"""
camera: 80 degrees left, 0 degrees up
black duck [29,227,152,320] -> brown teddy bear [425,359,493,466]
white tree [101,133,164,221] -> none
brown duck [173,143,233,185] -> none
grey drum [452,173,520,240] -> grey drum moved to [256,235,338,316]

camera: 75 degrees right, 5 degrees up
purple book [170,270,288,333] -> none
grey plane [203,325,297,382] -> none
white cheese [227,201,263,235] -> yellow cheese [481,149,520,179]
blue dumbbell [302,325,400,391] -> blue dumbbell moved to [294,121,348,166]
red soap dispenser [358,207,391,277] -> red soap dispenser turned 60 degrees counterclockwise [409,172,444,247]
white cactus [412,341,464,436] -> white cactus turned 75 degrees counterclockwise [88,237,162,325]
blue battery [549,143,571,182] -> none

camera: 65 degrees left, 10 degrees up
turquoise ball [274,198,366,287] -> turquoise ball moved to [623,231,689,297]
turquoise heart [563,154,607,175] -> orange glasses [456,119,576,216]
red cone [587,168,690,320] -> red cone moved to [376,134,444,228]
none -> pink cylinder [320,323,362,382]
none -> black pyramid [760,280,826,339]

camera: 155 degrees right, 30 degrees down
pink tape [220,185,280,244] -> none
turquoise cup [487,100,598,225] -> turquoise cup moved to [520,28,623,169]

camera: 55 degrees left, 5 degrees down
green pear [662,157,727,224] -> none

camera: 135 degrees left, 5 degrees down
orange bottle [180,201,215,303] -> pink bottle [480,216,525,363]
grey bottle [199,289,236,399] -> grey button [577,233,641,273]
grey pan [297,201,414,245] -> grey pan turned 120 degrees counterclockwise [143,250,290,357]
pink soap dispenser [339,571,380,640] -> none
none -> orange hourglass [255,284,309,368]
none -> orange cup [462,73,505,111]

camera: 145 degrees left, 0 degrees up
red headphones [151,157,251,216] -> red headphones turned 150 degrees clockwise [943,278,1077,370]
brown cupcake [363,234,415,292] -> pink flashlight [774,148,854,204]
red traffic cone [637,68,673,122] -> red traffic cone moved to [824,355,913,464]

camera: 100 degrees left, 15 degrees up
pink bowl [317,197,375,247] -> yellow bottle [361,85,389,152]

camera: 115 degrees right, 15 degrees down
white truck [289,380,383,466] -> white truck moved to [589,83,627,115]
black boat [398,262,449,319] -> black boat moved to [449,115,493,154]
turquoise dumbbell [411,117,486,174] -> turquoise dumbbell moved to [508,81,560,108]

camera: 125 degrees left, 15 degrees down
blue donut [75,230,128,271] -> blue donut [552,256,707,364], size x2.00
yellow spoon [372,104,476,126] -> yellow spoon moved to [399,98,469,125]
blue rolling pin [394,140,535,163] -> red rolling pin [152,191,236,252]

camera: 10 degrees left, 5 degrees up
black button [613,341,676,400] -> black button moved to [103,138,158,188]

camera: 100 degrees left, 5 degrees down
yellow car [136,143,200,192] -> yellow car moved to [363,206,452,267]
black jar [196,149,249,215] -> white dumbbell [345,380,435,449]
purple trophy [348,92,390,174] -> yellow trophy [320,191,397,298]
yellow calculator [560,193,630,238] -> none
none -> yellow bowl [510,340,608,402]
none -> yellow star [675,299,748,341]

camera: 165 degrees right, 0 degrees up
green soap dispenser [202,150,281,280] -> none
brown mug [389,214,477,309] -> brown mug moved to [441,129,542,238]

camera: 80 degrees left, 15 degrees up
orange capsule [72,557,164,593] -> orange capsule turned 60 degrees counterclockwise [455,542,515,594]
"""
Your instructions — Print all the entries exactly as written.

Problem solution —
camera: 80 degrees left, 0 degrees up
black duck [29,227,152,320] -> brown teddy bear [425,359,493,466]
white tree [101,133,164,221] -> none
brown duck [173,143,233,185] -> none
grey drum [452,173,520,240] -> grey drum moved to [256,235,338,316]

camera: 75 degrees right, 5 degrees up
purple book [170,270,288,333] -> none
grey plane [203,325,297,382] -> none
white cheese [227,201,263,235] -> yellow cheese [481,149,520,179]
blue dumbbell [302,325,400,391] -> blue dumbbell moved to [294,121,348,166]
red soap dispenser [358,207,391,277] -> red soap dispenser turned 60 degrees counterclockwise [409,172,444,247]
white cactus [412,341,464,436] -> white cactus turned 75 degrees counterclockwise [88,237,162,325]
blue battery [549,143,571,182] -> none

camera: 65 degrees left, 10 degrees up
turquoise ball [274,198,366,287] -> turquoise ball moved to [623,231,689,297]
turquoise heart [563,154,607,175] -> orange glasses [456,119,576,216]
red cone [587,168,690,320] -> red cone moved to [376,134,444,228]
none -> pink cylinder [320,323,362,382]
none -> black pyramid [760,280,826,339]

camera: 155 degrees right, 30 degrees down
pink tape [220,185,280,244] -> none
turquoise cup [487,100,598,225] -> turquoise cup moved to [520,28,623,169]

camera: 55 degrees left, 5 degrees down
green pear [662,157,727,224] -> none

camera: 135 degrees left, 5 degrees down
orange bottle [180,201,215,303] -> pink bottle [480,216,525,363]
grey bottle [199,289,236,399] -> grey button [577,233,641,273]
grey pan [297,201,414,245] -> grey pan turned 120 degrees counterclockwise [143,250,290,357]
pink soap dispenser [339,571,380,640] -> none
none -> orange hourglass [255,284,309,368]
none -> orange cup [462,73,505,111]

camera: 145 degrees left, 0 degrees up
red headphones [151,157,251,216] -> red headphones turned 150 degrees clockwise [943,278,1077,370]
brown cupcake [363,234,415,292] -> pink flashlight [774,148,854,204]
red traffic cone [637,68,673,122] -> red traffic cone moved to [824,355,913,464]

camera: 100 degrees left, 15 degrees up
pink bowl [317,197,375,247] -> yellow bottle [361,85,389,152]

camera: 115 degrees right, 15 degrees down
white truck [289,380,383,466] -> white truck moved to [589,83,627,115]
black boat [398,262,449,319] -> black boat moved to [449,115,493,154]
turquoise dumbbell [411,117,486,174] -> turquoise dumbbell moved to [508,81,560,108]

camera: 125 degrees left, 15 degrees down
blue donut [75,230,128,271] -> blue donut [552,256,707,364], size x2.00
yellow spoon [372,104,476,126] -> yellow spoon moved to [399,98,469,125]
blue rolling pin [394,140,535,163] -> red rolling pin [152,191,236,252]

camera: 10 degrees left, 5 degrees up
black button [613,341,676,400] -> black button moved to [103,138,158,188]

camera: 100 degrees left, 5 degrees down
yellow car [136,143,200,192] -> yellow car moved to [363,206,452,267]
black jar [196,149,249,215] -> white dumbbell [345,380,435,449]
purple trophy [348,92,390,174] -> yellow trophy [320,191,397,298]
yellow calculator [560,193,630,238] -> none
none -> yellow bowl [510,340,608,402]
none -> yellow star [675,299,748,341]

camera: 165 degrees right, 0 degrees up
green soap dispenser [202,150,281,280] -> none
brown mug [389,214,477,309] -> brown mug moved to [441,129,542,238]

camera: 80 degrees left, 15 degrees up
orange capsule [72,557,164,593] -> orange capsule turned 60 degrees counterclockwise [455,542,515,594]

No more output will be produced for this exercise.